• **WORK TO BE COMPLETED**
The word "orange" occurs in some of the lines below; copy each of those lines.

• **SOURCE RECORDS**
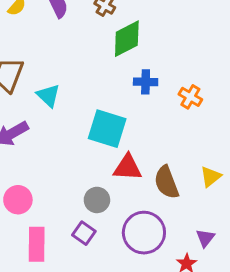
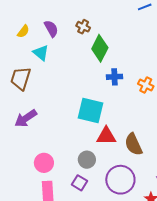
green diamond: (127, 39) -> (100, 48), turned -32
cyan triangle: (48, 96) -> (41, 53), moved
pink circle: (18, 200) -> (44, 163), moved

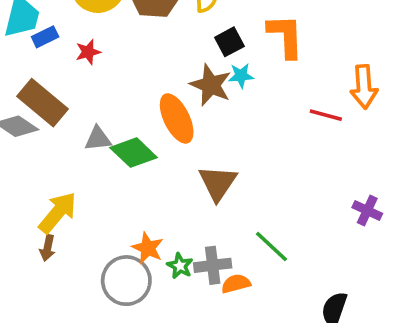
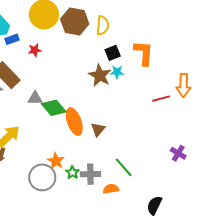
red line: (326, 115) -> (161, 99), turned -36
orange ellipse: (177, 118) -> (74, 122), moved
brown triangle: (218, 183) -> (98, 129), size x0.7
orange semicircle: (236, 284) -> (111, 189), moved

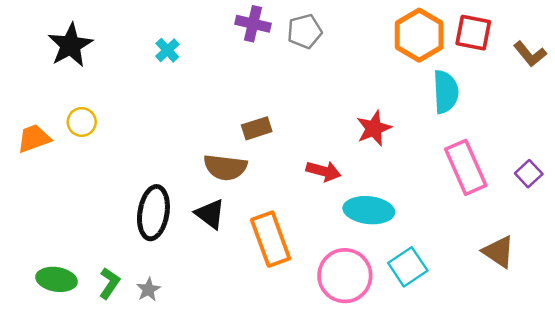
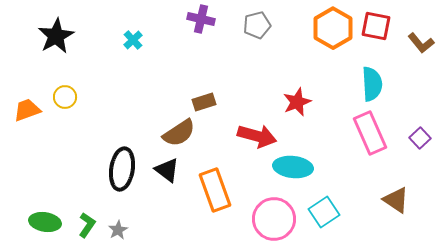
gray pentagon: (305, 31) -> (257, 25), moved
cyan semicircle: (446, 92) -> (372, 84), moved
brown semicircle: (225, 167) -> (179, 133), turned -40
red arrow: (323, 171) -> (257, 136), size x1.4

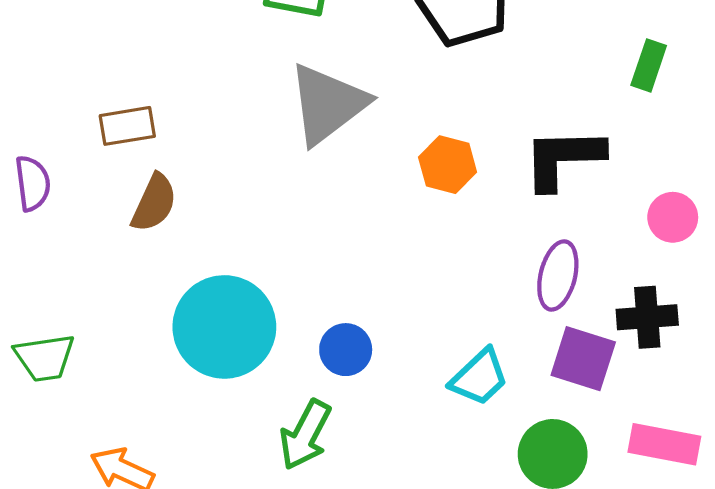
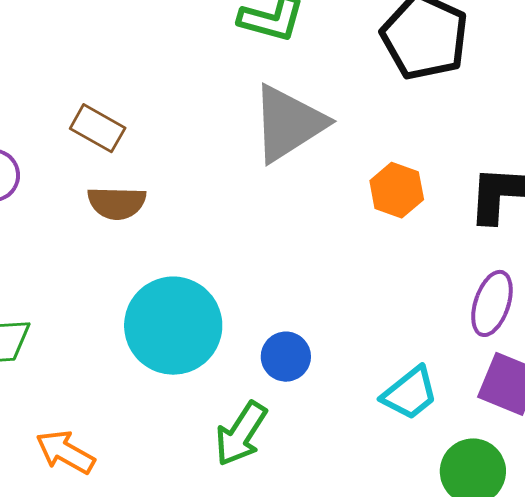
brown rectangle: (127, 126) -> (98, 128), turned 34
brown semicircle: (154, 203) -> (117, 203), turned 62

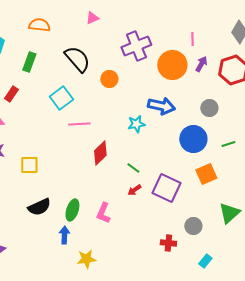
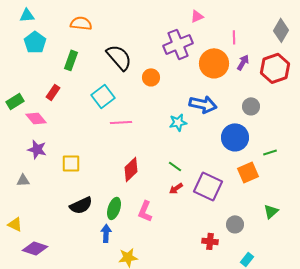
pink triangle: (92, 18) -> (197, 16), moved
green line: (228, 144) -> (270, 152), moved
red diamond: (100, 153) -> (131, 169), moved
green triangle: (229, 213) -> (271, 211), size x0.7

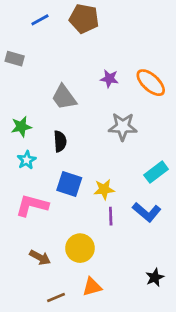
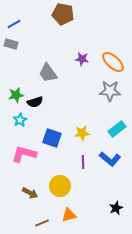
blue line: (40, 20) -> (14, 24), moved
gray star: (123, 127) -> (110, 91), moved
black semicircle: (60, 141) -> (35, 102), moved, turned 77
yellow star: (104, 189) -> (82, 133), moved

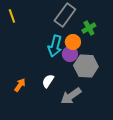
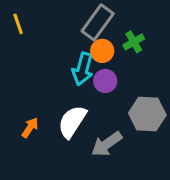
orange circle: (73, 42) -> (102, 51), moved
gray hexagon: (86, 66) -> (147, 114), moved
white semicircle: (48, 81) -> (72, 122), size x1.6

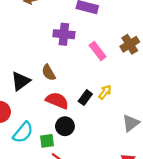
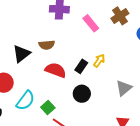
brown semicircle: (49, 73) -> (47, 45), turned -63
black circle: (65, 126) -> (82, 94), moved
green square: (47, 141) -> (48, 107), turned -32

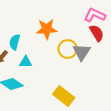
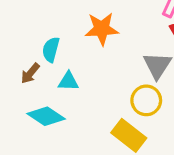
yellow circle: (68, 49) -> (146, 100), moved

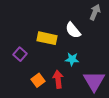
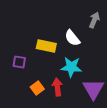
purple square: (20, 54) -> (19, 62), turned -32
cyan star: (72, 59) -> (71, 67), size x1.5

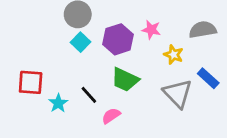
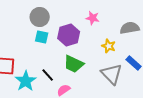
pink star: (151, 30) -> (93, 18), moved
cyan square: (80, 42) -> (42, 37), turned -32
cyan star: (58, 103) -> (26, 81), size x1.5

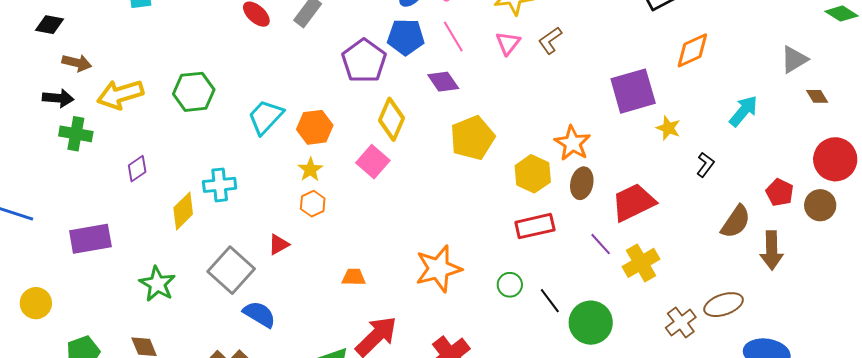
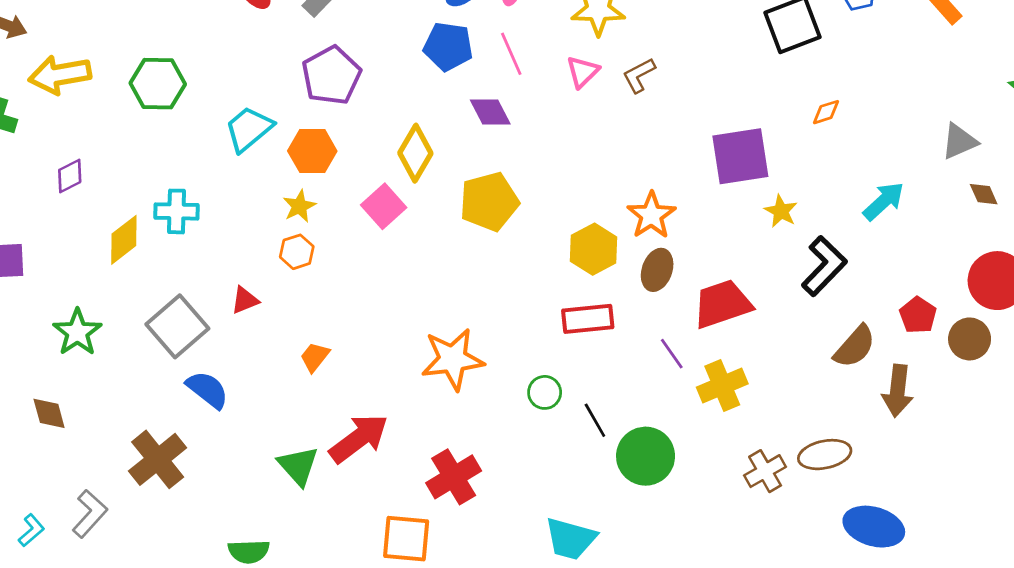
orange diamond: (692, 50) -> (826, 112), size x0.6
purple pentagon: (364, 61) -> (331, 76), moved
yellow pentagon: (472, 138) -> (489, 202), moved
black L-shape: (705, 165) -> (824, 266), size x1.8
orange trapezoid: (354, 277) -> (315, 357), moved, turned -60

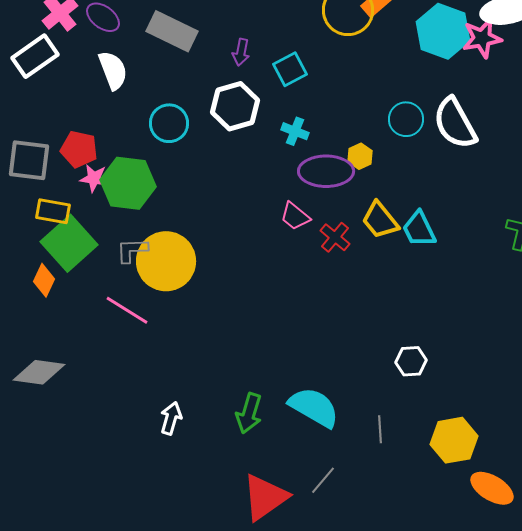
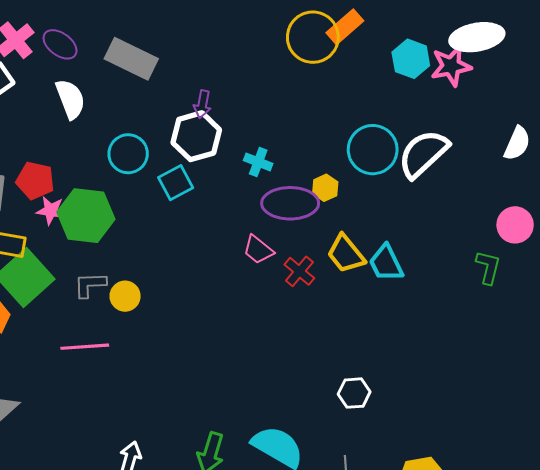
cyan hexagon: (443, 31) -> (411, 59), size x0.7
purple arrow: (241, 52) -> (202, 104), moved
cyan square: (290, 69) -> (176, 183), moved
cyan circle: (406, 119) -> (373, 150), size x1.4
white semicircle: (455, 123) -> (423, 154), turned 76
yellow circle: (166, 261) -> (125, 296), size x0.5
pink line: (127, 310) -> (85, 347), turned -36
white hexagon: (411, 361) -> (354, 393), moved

* * *

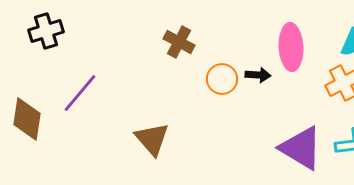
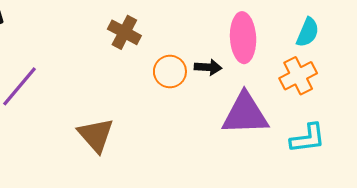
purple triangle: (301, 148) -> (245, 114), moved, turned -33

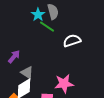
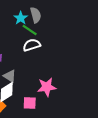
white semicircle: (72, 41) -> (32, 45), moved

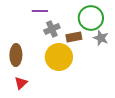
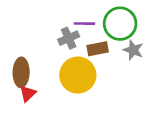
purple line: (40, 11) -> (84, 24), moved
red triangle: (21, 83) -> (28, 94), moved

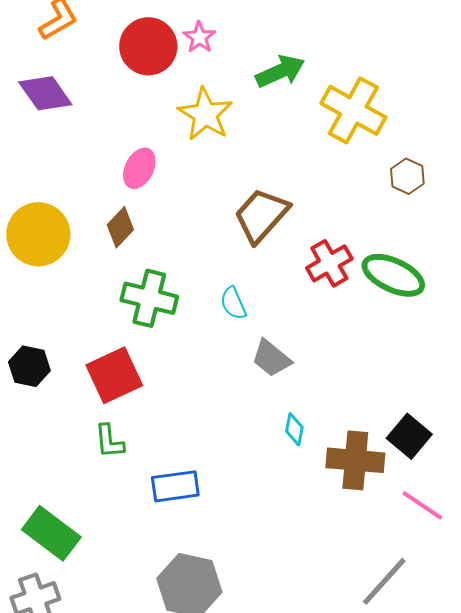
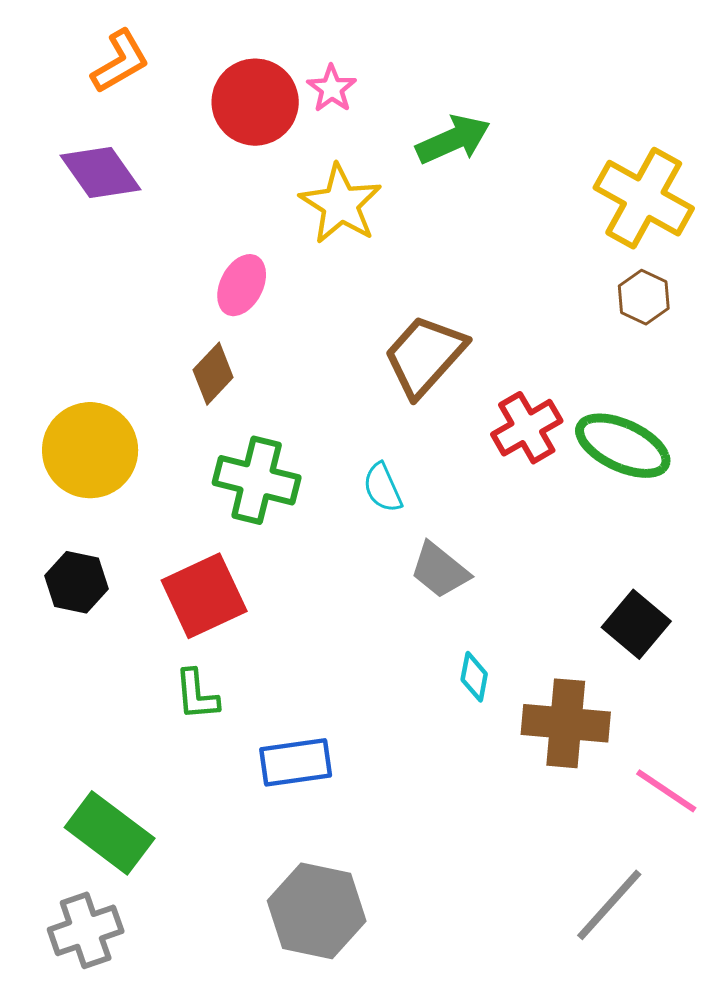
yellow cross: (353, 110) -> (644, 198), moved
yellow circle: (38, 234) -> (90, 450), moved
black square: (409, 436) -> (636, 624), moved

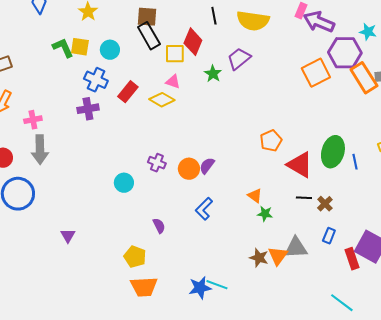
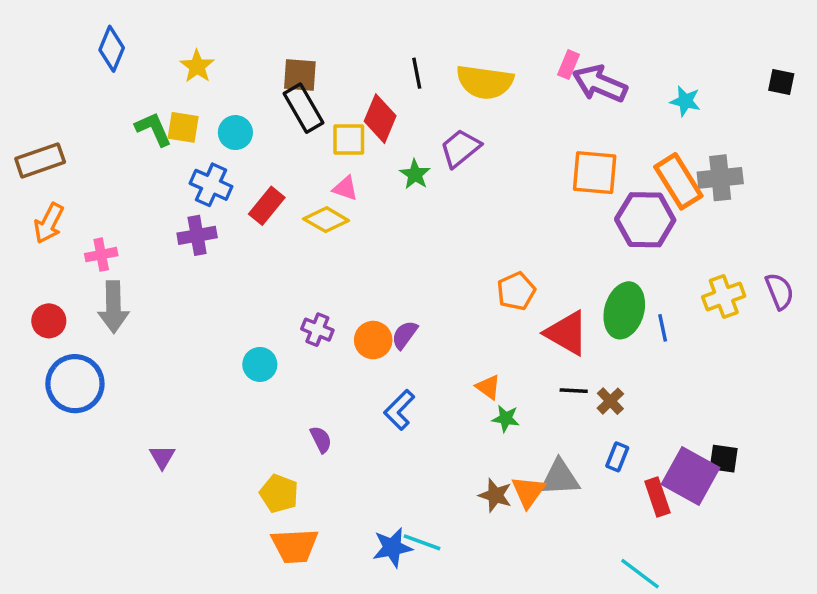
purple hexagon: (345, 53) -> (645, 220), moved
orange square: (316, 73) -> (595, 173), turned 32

• **EXERCISE RESULT**
orange ellipse: (177, 118) -> (74, 122), moved
orange semicircle: (236, 284) -> (111, 189), moved
orange circle: (73, 42) -> (102, 51), moved
orange diamond: (692, 50) -> (826, 112), size x0.6
orange trapezoid: (354, 277) -> (315, 357), moved, turned -60
orange square: (316, 73) -> (595, 173), turned 32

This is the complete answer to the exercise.